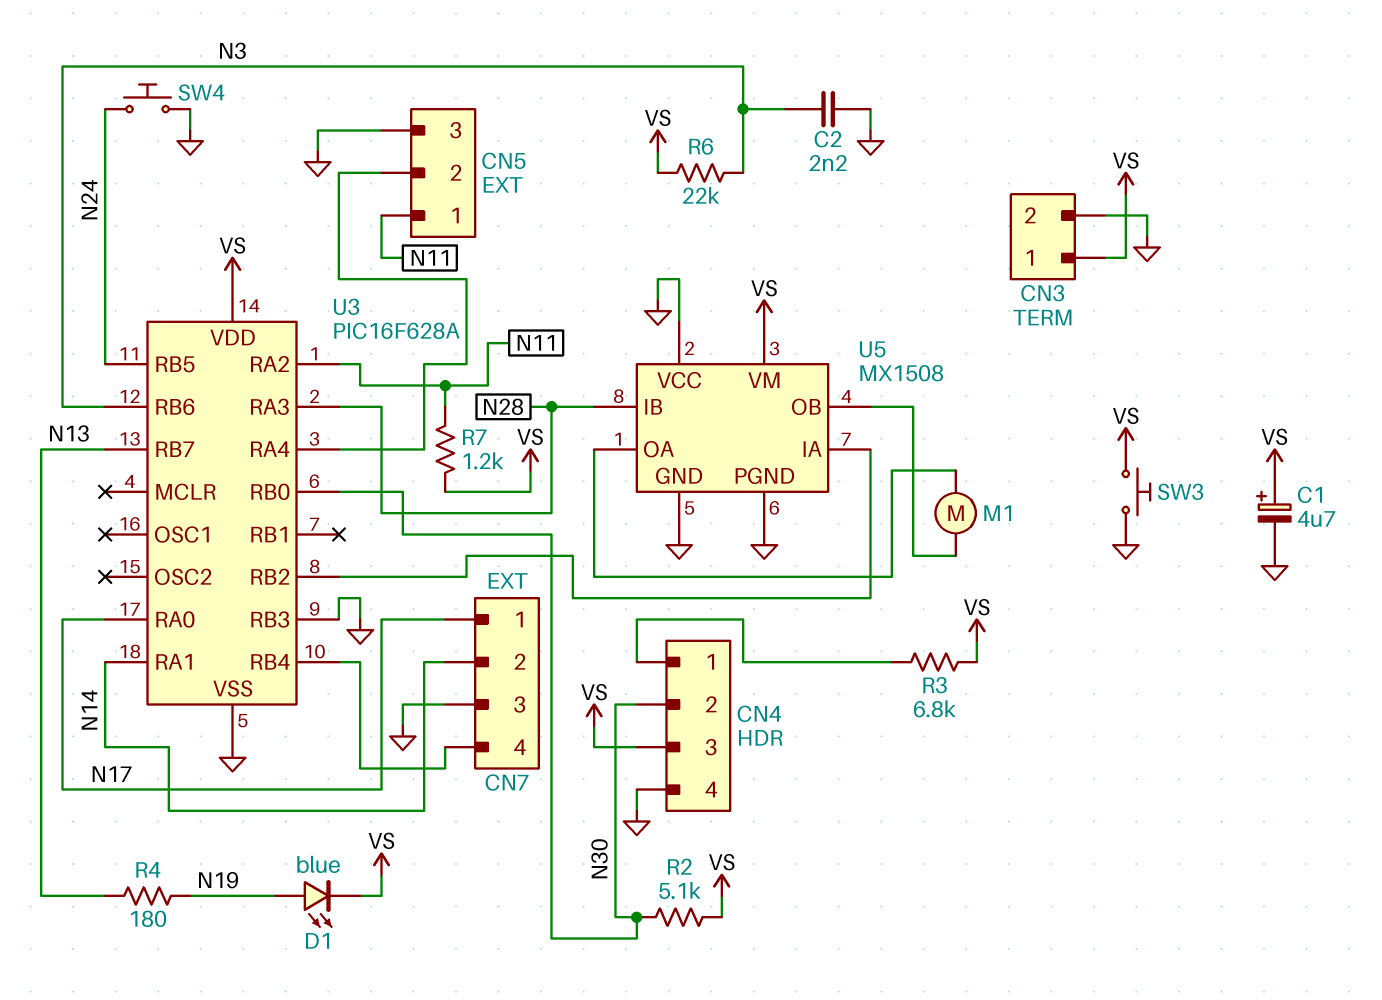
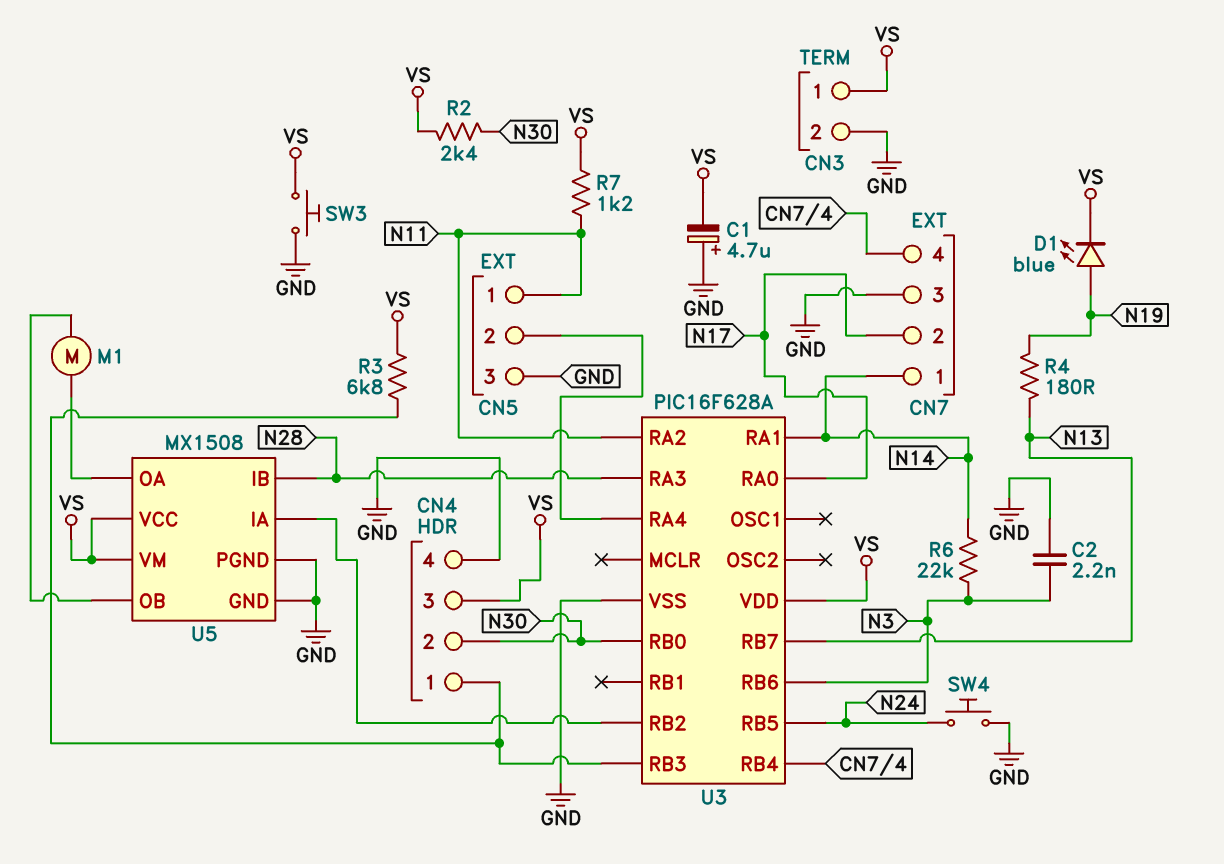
C1: 4.7uF (plus VS, minus GND) -> 4.7uF (plus GND, minus VS)
CN7 pin 1: N17 -> N14
CN7 pin 2: N14 -> N17
R2: 5.1k (N30, VS) -> 2.4k (N30, VS)
R6: 22k (N3, VS) -> 22k (N3, N14)
U3 pin RB3: GND -> CN4/1
U5 pin VCC: GND -> VS

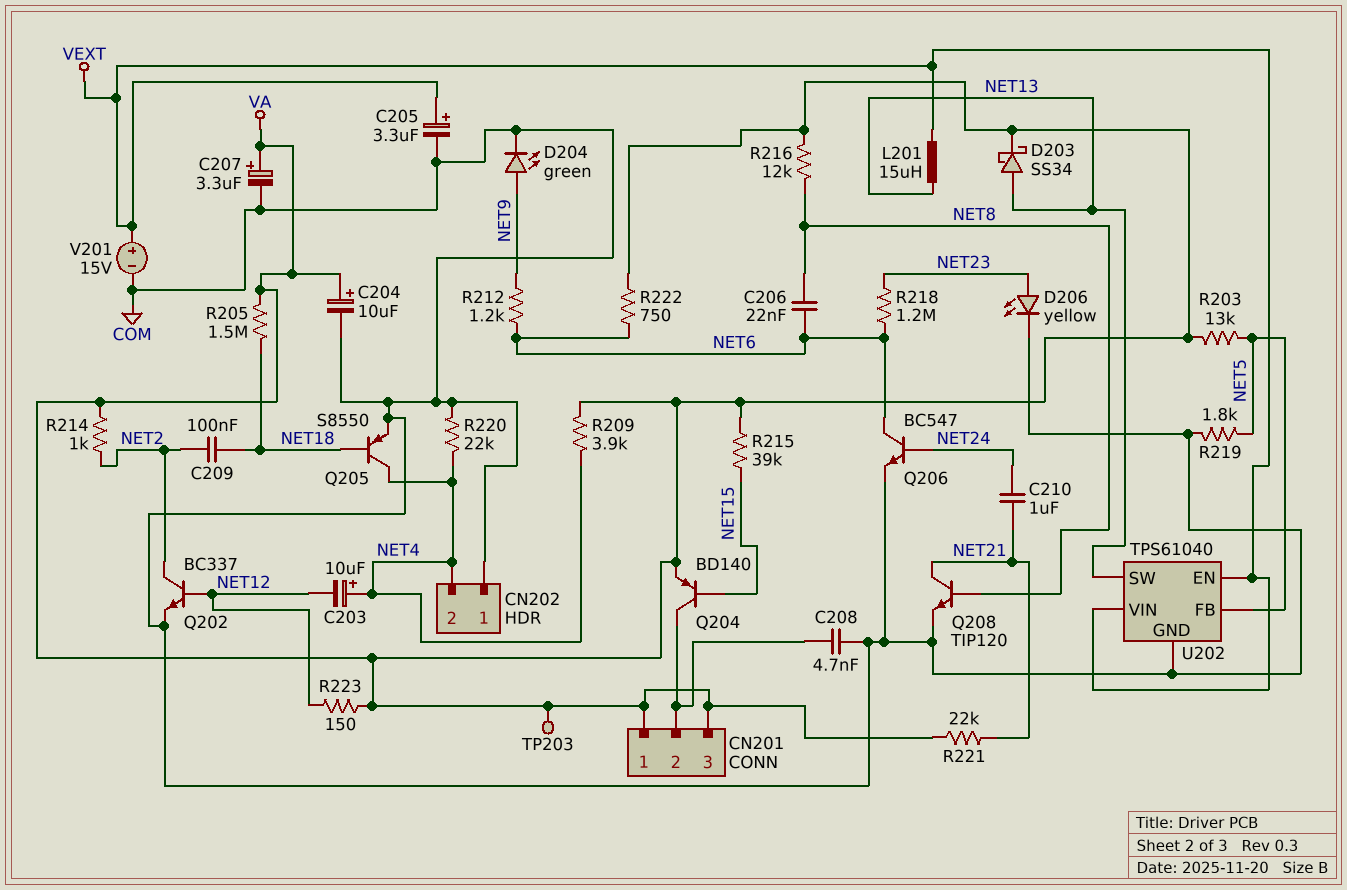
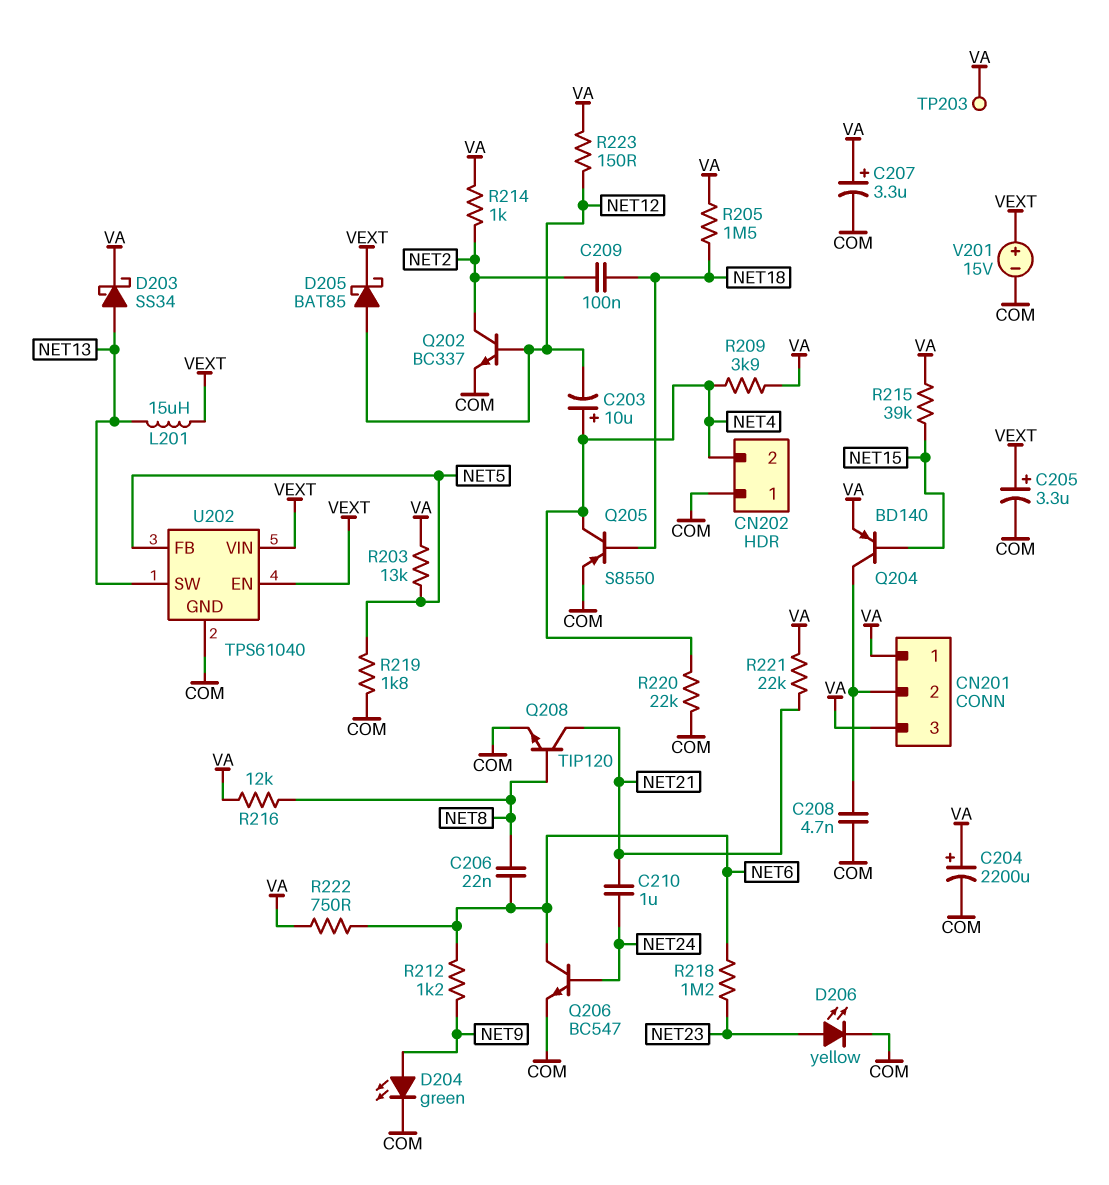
C204: 10uF (plus VA, minus COM) -> 2200uF (plus VA, minus COM)
D205: none -> schottky BAT85 (A NET12, K VEXT)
◆ ◆ ◆ ◆ ◆
In the entries, find every line holding "plus" and copy it.

**Solution to this problem**
C1: 4.7uF (plus VS, minus GND) -> 4.7uF (plus GND, minus VS)
C204: 10uF (plus VA, minus COM) -> 2200uF (plus VA, minus COM)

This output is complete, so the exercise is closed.